▶ [Material to process]
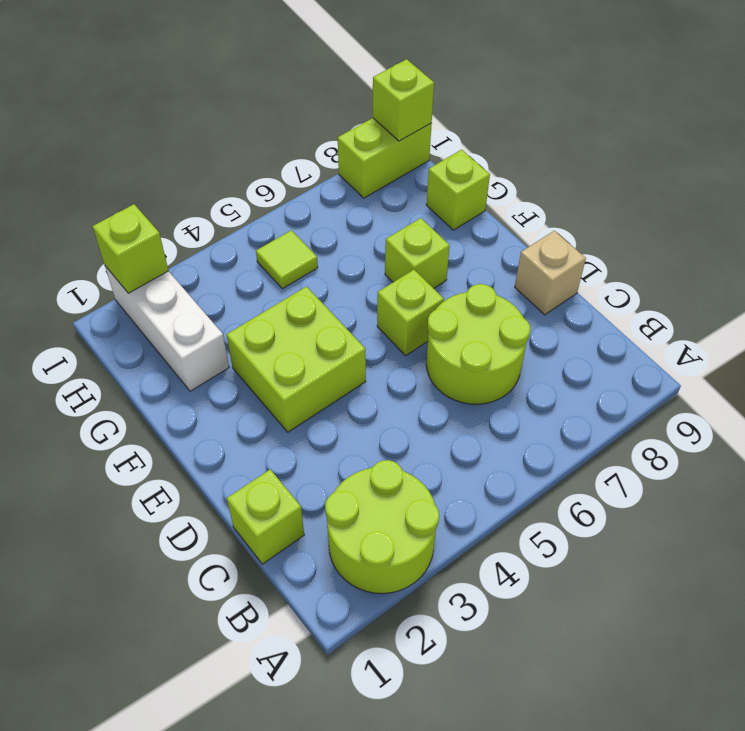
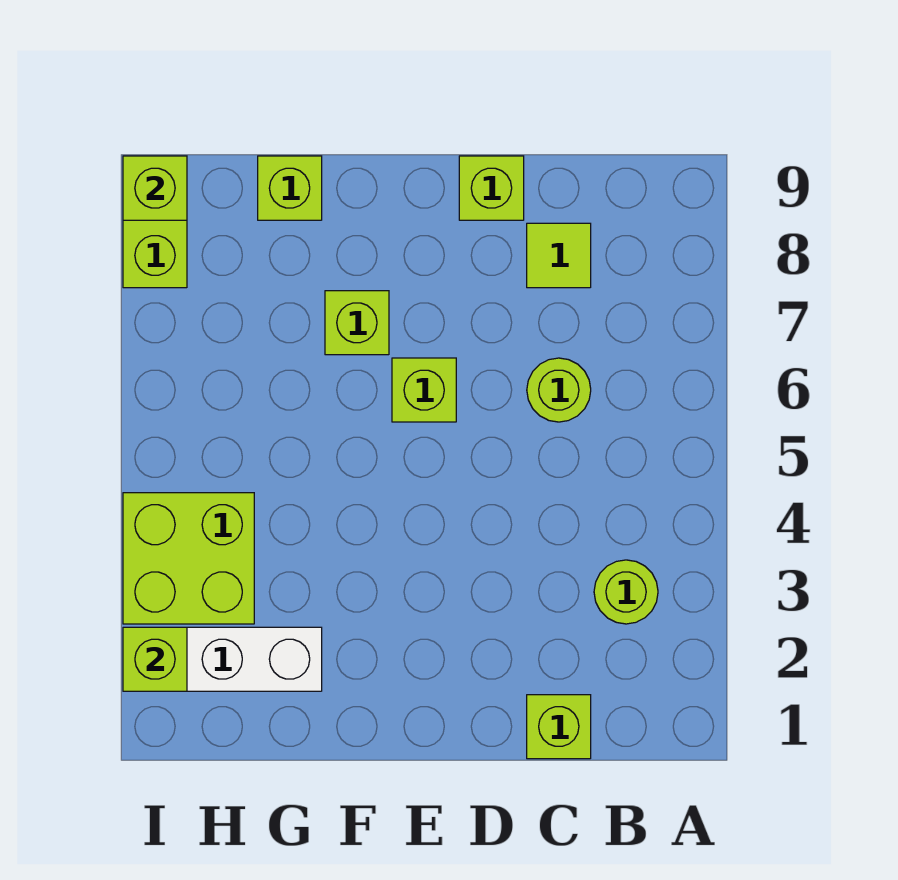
lime 2x2 round brick [325,460,439,594] -> lime 1x1 round brick [594,560,658,624]
lime 2x2 round brick [426,284,530,404] -> lime 1x1 round brick [527,358,591,422]
tan 1x1 brick [515,231,586,315] -> lime 1x1 brick [459,156,524,220]
lime 2x2 brick [227,286,366,432] -> lime 2x2 brick moved to [123,493,254,624]
lime 1x1 tile [256,230,318,289] -> lime 1x1 tile moved to [527,223,591,288]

▶ [Task description]
Nothing but the line with "tan 1x1 brick" and the lines after it, through the end of the material, should appear in the output, word for word.

▶ [Output for this exercise]
tan 1x1 brick [515,231,586,315] -> lime 1x1 brick [459,156,524,220]
lime 2x2 brick [227,286,366,432] -> lime 2x2 brick moved to [123,493,254,624]
lime 1x1 tile [256,230,318,289] -> lime 1x1 tile moved to [527,223,591,288]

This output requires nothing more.